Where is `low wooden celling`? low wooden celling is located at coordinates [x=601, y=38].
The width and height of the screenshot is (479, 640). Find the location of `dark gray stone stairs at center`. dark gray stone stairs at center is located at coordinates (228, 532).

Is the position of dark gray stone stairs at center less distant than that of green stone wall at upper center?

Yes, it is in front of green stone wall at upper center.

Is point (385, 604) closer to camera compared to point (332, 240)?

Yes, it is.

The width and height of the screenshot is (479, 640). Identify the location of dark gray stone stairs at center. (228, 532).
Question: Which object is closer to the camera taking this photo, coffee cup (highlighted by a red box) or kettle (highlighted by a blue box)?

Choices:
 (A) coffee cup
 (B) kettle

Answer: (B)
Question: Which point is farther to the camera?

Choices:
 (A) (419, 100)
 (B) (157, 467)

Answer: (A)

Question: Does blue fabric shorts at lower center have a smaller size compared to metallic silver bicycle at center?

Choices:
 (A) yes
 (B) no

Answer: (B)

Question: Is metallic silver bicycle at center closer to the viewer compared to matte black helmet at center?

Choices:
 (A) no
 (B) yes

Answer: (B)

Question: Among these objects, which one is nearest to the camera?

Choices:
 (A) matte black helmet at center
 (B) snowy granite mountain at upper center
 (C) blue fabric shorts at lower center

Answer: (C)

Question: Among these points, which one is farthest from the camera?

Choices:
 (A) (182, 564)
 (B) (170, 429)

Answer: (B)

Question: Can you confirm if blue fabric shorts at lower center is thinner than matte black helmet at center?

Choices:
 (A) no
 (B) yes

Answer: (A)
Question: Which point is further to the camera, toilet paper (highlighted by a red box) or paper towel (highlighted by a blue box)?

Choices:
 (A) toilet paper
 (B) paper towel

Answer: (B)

§

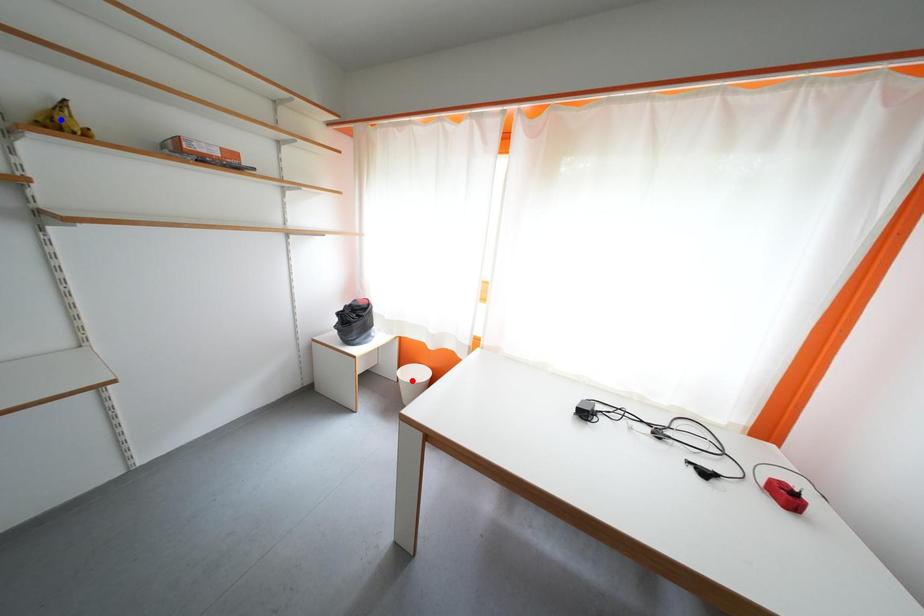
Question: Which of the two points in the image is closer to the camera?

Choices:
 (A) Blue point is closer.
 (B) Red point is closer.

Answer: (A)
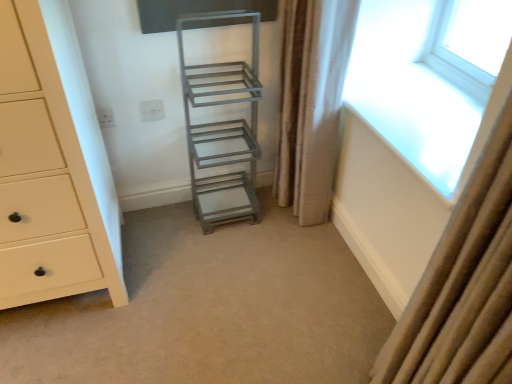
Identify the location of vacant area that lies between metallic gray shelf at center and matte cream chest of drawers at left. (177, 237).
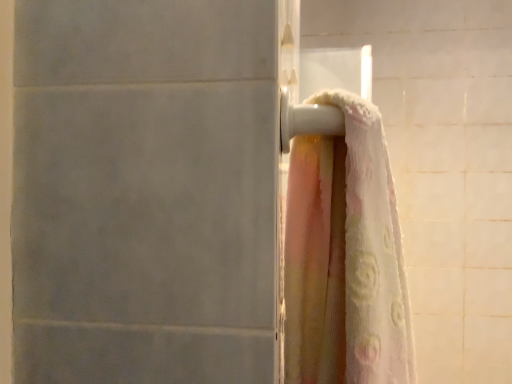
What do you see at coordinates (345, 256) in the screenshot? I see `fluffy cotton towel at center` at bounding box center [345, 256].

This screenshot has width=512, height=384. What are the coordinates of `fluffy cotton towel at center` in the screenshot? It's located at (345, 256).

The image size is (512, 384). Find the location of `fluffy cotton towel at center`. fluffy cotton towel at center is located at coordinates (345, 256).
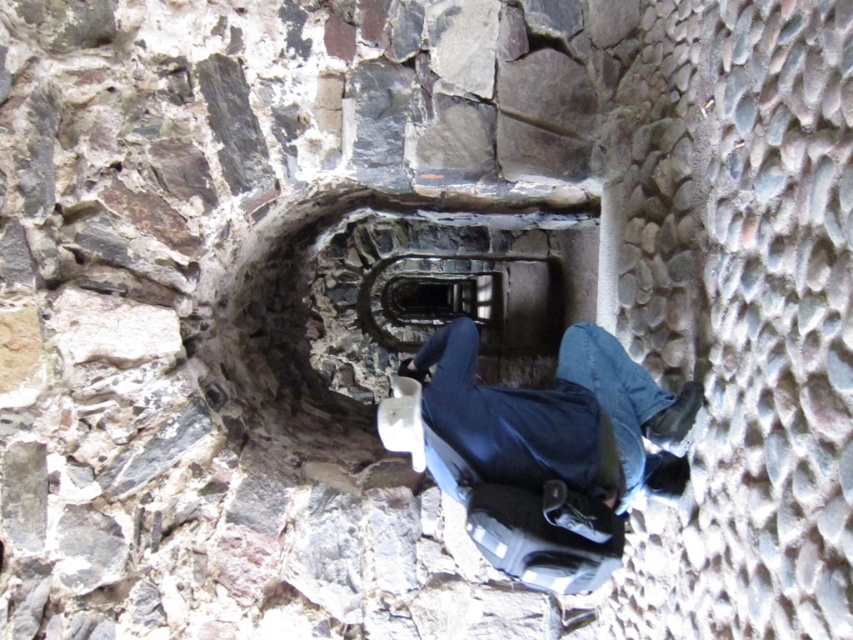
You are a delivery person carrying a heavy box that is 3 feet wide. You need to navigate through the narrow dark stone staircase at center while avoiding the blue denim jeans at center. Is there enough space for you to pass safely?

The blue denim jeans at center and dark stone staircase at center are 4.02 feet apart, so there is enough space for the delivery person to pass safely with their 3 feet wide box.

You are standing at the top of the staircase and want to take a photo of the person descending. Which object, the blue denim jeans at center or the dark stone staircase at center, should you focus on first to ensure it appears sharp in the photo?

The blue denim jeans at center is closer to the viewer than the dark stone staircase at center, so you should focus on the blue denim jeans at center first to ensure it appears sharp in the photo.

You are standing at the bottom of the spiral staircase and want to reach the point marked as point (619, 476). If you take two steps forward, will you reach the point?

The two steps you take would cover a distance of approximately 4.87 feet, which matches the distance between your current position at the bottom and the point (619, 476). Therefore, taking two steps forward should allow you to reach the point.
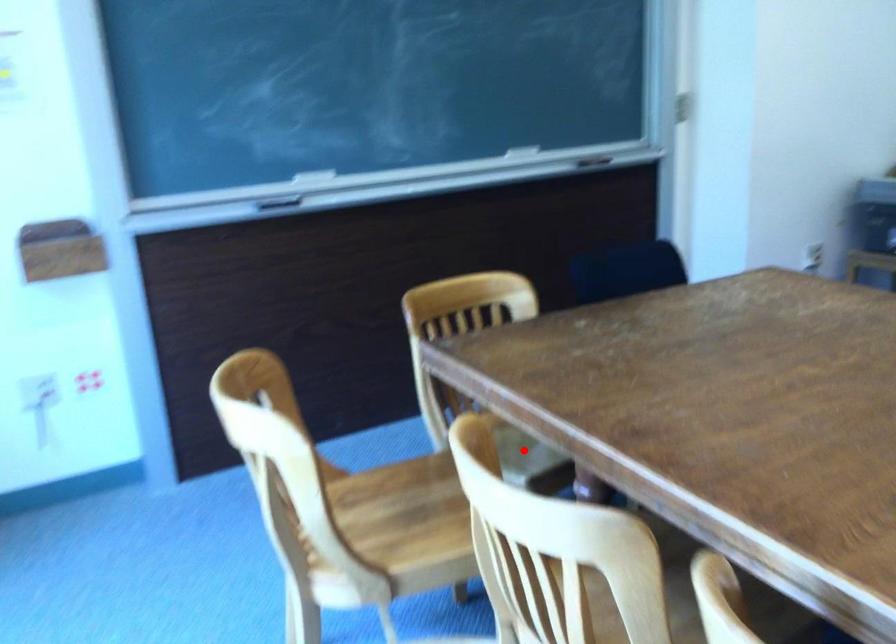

§

Could you write out the rows verbatim, beginning with the one that contains "Yes, it is." and ending with the one that contains "(B) paper towel", both included?

[Response]:
Yes, it is.

The width and height of the screenshot is (479, 640). Identify the location of dark gray stone stairs at center. (228, 532).
Question: Which object is closer to the camera taking this photo, coffee cup (highlighted by a red box) or kettle (highlighted by a blue box)?

Choices:
 (A) coffee cup
 (B) kettle

Answer: (B)
Question: Which point is farther to the camera?

Choices:
 (A) (419, 100)
 (B) (157, 467)

Answer: (A)

Question: Does blue fabric shorts at lower center have a smaller size compared to metallic silver bicycle at center?

Choices:
 (A) yes
 (B) no

Answer: (B)

Question: Is metallic silver bicycle at center closer to the viewer compared to matte black helmet at center?

Choices:
 (A) no
 (B) yes

Answer: (B)

Question: Among these objects, which one is nearest to the camera?

Choices:
 (A) matte black helmet at center
 (B) snowy granite mountain at upper center
 (C) blue fabric shorts at lower center

Answer: (C)

Question: Among these points, which one is farthest from the camera?

Choices:
 (A) (182, 564)
 (B) (170, 429)

Answer: (B)

Question: Can you confirm if blue fabric shorts at lower center is thinner than matte black helmet at center?

Choices:
 (A) no
 (B) yes

Answer: (A)
Question: Which point is further to the camera, toilet paper (highlighted by a red box) or paper towel (highlighted by a blue box)?

Choices:
 (A) toilet paper
 (B) paper towel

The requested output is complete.